Segment Open

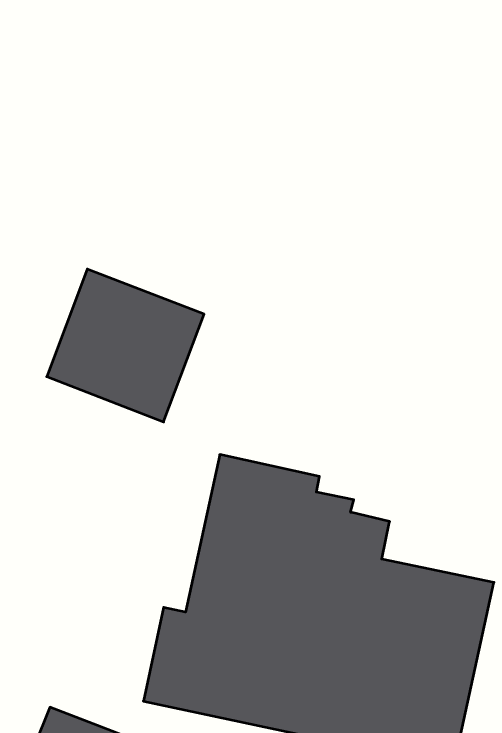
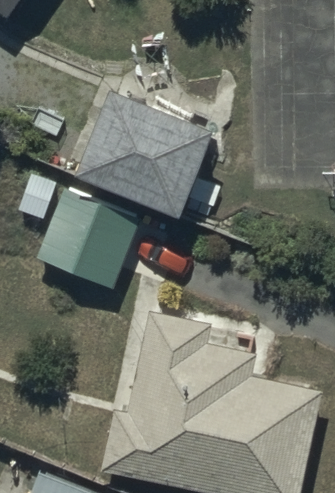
building: none -> [77,87,211,214]

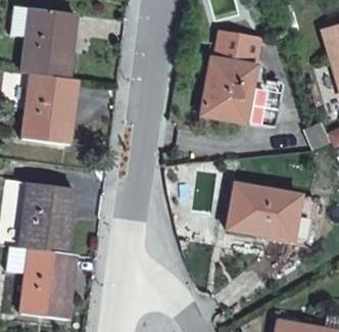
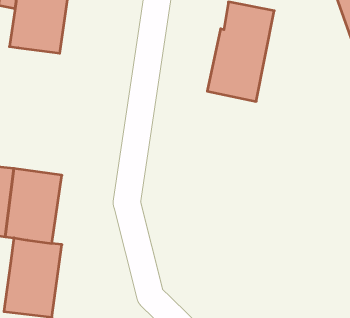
building: [21,74,75,143] -> none
building: [228,184,318,245] -> none

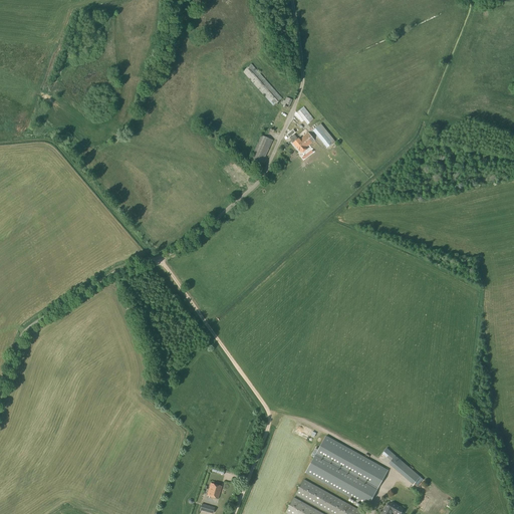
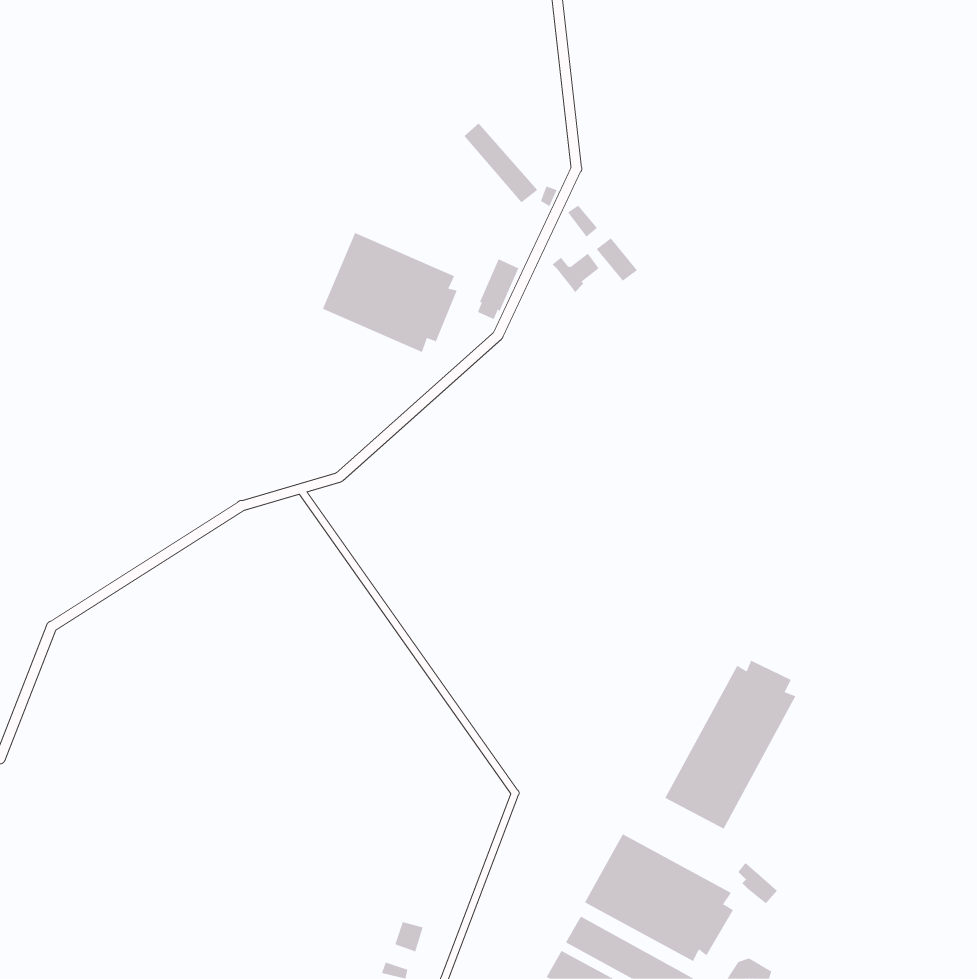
building: none -> [322,232,457,353]
building: none -> [665,660,796,829]

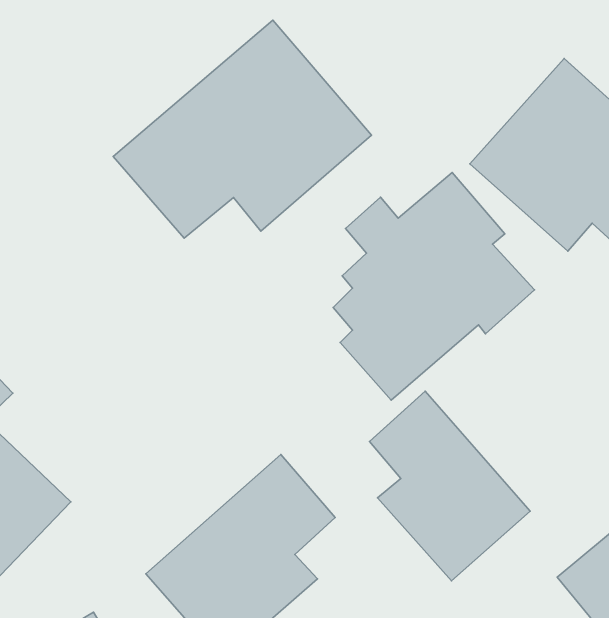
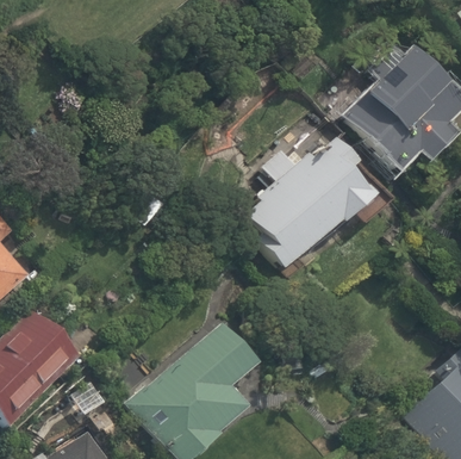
building: [113,20,371,238] -> none
building: [370,391,530,581] -> none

Segment Closed

» TASK OBJECTIVE:
Could you print all of the entries exactly, skipping the images?

» WRITTEN RESPONSE:
building: none -> [77,87,211,214]

building: [21,74,75,143] -> none
building: [228,184,318,245] -> none

building: none -> [322,232,457,353]
building: none -> [665,660,796,829]

building: [113,20,371,238] -> none
building: [370,391,530,581] -> none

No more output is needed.